(Dataset entries)
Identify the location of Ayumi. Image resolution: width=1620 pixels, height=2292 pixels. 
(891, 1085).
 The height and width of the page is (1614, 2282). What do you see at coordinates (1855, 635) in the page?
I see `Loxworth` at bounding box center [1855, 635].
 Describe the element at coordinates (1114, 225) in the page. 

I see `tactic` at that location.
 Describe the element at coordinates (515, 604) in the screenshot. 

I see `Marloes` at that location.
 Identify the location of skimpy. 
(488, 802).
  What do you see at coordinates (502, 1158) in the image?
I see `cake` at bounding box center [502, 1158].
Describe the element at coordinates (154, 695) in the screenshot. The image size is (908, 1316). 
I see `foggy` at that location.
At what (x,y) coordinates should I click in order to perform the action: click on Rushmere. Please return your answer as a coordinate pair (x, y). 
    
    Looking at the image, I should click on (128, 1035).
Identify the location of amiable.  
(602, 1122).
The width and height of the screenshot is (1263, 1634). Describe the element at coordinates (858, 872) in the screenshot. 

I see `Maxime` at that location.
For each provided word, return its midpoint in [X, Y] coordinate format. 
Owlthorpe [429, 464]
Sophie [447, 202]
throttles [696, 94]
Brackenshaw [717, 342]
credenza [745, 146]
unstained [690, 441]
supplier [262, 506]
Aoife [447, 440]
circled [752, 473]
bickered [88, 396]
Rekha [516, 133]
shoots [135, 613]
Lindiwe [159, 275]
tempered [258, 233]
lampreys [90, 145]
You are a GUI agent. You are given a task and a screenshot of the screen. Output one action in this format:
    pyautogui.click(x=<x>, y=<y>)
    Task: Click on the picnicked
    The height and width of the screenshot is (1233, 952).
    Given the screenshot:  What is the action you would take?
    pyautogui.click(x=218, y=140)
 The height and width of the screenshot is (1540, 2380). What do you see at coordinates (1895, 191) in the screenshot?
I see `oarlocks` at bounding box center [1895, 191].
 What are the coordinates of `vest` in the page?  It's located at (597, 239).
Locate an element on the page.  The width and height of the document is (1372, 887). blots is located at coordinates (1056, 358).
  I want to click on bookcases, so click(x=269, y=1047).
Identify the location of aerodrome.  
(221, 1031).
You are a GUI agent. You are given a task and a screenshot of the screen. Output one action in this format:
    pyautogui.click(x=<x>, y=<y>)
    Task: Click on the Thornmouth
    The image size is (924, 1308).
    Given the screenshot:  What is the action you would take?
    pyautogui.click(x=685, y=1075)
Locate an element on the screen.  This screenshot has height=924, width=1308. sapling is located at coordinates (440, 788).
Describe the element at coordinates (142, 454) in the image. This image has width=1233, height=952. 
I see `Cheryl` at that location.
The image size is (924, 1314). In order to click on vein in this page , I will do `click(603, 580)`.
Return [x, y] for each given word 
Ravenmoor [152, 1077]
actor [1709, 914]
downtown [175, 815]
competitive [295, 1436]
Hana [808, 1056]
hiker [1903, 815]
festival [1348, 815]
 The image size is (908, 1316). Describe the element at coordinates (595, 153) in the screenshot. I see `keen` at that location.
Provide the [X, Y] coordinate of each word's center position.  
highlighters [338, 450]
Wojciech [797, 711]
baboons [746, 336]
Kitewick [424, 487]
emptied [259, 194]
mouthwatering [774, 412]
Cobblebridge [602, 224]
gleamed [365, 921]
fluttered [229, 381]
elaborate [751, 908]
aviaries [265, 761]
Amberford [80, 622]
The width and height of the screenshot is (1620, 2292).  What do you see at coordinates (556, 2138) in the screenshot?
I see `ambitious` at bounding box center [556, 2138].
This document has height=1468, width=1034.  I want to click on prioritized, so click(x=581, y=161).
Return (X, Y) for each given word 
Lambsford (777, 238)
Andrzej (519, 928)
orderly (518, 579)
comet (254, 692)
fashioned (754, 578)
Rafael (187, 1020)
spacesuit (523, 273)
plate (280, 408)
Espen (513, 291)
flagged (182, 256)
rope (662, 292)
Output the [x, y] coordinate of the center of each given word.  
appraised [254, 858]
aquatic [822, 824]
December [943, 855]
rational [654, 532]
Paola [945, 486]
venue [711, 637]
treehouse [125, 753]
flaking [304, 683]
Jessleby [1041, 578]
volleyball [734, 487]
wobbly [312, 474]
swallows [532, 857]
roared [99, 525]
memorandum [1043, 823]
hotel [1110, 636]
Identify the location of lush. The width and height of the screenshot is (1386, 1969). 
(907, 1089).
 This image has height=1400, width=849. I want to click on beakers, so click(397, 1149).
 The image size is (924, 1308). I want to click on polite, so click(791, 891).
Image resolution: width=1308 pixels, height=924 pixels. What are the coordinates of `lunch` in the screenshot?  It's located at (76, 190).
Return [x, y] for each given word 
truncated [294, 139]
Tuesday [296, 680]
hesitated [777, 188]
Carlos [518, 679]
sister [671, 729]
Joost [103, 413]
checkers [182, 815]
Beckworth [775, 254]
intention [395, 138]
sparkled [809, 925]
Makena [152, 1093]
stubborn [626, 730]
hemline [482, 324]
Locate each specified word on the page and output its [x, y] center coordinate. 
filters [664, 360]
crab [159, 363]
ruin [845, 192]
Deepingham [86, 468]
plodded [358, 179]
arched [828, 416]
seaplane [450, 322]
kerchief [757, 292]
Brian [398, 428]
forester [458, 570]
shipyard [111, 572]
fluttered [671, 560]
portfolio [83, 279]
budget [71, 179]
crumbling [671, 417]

> **Exercise**: Convert the records above into a JSON list of strings, with each line as its own string and blank lines left out.

> **Task response**:
[
  "Identify the location of Ayumi. Image resolution: width=1620 pixels, height=2292 pixels. ",
  "(891, 1085).",
  " The height and width of the page is (1614, 2282). What do you see at coordinates (1855, 635) in the page?",
  "I see `Loxworth` at bounding box center [1855, 635].",
  " Describe the element at coordinates (1114, 225) in the page. ",
  "I see `tactic` at that location.",
  " Describe the element at coordinates (515, 604) in the screenshot. ",
  "I see `Marloes` at that location.",
  " Identify the location of skimpy. ",
  "(488, 802).",
  "  What do you see at coordinates (502, 1158) in the image?",
  "I see `cake` at bounding box center [502, 1158].",
  "Describe the element at coordinates (154, 695) in the screenshot. The image size is (908, 1316). ",
  "I see `foggy` at that location.",
  "At what (x,y) coordinates should I click in order to perform the action: click on Rushmere. Please return your answer as a coordinate pair (x, y). ",
  "    Looking at the image, I should click on (128, 1035).",
  "Identify the location of amiable.  ",
  "(602, 1122).",
  "The width and height of the screenshot is (1263, 1634). Describe the element at coordinates (858, 872) in the screenshot. ",
  "I see `Maxime` at that location.",
  "For each provided word, return its midpoint in [X, Y] coordinate format. ",
  "Owlthorpe [429, 464]",
  "Sophie [447, 202]",
  "throttles [696, 94]",
  "Brackenshaw [717, 342]",
  "credenza [745, 146]",
  "unstained [690, 441]",
  "supplier [262, 506]",
  "Aoife [447, 440]",
  "circled [752, 473]",
  "bickered [88, 396]",
  "Rekha [516, 133]",
  "shoots [135, 613]",
  "Lindiwe [159, 275]",
  "tempered [258, 233]",
  "lampreys [90, 145]",
  "You are a GUI agent. You are given a task and a screenshot of the screen. Output one action in this format:",
  "    pyautogui.click(x=<x>, y=<y>)",
  "    Task: Click on the picnicked",
  "    The height and width of the screenshot is (1233, 952).",
  "    Given the screenshot:  What is the action you would take?",
  "    pyautogui.click(x=218, y=140)",
  " The height and width of the screenshot is (1540, 2380). What do you see at coordinates (1895, 191) in the screenshot?",
  "I see `oarlocks` at bounding box center [1895, 191].",
  " What are the coordinates of `vest` in the page?  It's located at (597, 239).",
  "Locate an element on the page.  The width and height of the document is (1372, 887). blots is located at coordinates (1056, 358).",
  "  I want to click on bookcases, so click(x=269, y=1047).",
  "Identify the location of aerodrome.  ",
  "(221, 1031).",
  "You are a GUI agent. You are given a task and a screenshot of the screen. Output one action in this format:",
  "    pyautogui.click(x=<x>, y=<y>)",
  "    Task: Click on the Thornmouth",
  "    The image size is (924, 1308).",
  "    Given the screenshot:  What is the action you would take?",
  "    pyautogui.click(x=685, y=1075)",
  "Locate an element on the screen.  This screenshot has height=924, width=1308. sapling is located at coordinates (440, 788).",
  "Describe the element at coordinates (142, 454) in the image. This image has width=1233, height=952. ",
  "I see `Cheryl` at that location.",
  "The image size is (924, 1314). In order to click on vein in this page , I will do `click(603, 580)`.",
  "Return [x, y] for each given word ",
  "Ravenmoor [152, 1077]",
  "actor [1709, 914]",
  "downtown [175, 815]",
  "competitive [295, 1436]",
  "Hana [808, 1056]",
  "hiker [1903, 815]",
  "festival [1348, 815]",
  " The image size is (908, 1316). Describe the element at coordinates (595, 153) in the screenshot. I see `keen` at that location.",
  "Provide the [X, Y] coordinate of each word's center position.  ",
  "highlighters [338, 450]",
  "Wojciech [797, 711]",
  "baboons [746, 336]",
  "Kitewick [424, 487]",
  "emptied [259, 194]",
  "mouthwatering [774, 412]",
  "Cobblebridge [602, 224]",
  "gleamed [365, 921]",
  "fluttered [229, 381]",
  "elaborate [751, 908]",
  "aviaries [265, 761]",
  "Amberford [80, 622]",
  "The width and height of the screenshot is (1620, 2292).  What do you see at coordinates (556, 2138) in the screenshot?",
  "I see `ambitious` at bounding box center [556, 2138].",
  "This document has height=1468, width=1034.  I want to click on prioritized, so click(x=581, y=161).",
  "Return (X, Y) for each given word ",
  "Lambsford (777, 238)",
  "Andrzej (519, 928)",
  "orderly (518, 579)",
  "comet (254, 692)",
  "fashioned (754, 578)",
  "Rafael (187, 1020)",
  "spacesuit (523, 273)",
  "plate (280, 408)",
  "Espen (513, 291)",
  "flagged (182, 256)",
  "rope (662, 292)",
  "Output the [x, y] coordinate of the center of each given word.  ",
  "appraised [254, 858]",
  "aquatic [822, 824]",
  "December [943, 855]",
  "rational [654, 532]",
  "Paola [945, 486]",
  "venue [711, 637]",
  "treehouse [125, 753]",
  "flaking [304, 683]",
  "Jessleby [1041, 578]",
  "volleyball [734, 487]",
  "wobbly [312, 474]",
  "swallows [532, 857]",
  "roared [99, 525]",
  "memorandum [1043, 823]",
  "hotel [1110, 636]",
  "Identify the location of lush. The width and height of the screenshot is (1386, 1969). ",
  "(907, 1089).",
  " This image has height=1400, width=849. I want to click on beakers, so click(397, 1149).",
  " The image size is (924, 1308). I want to click on polite, so click(791, 891).",
  "Image resolution: width=1308 pixels, height=924 pixels. What are the coordinates of `lunch` in the screenshot?  It's located at (76, 190).",
  "Return [x, y] for each given word ",
  "truncated [294, 139]",
  "Tuesday [296, 680]",
  "hesitated [777, 188]",
  "Carlos [518, 679]",
  "sister [671, 729]",
  "Joost [103, 413]",
  "checkers [182, 815]",
  "Beckworth [775, 254]",
  "intention [395, 138]",
  "sparkled [809, 925]",
  "Makena [152, 1093]",
  "stubborn [626, 730]",
  "hemline [482, 324]",
  "Locate each specified word on the page and output its [x, y] center coordinate. ",
  "filters [664, 360]",
  "crab [159, 363]",
  "ruin [845, 192]",
  "Deepingham [86, 468]",
  "plodded [358, 179]",
  "arched [828, 416]",
  "seaplane [450, 322]",
  "kerchief [757, 292]",
  "Brian [398, 428]",
  "forester [458, 570]",
  "shipyard [111, 572]",
  "fluttered [671, 560]",
  "portfolio [83, 279]",
  "budget [71, 179]",
  "crumbling [671, 417]"
]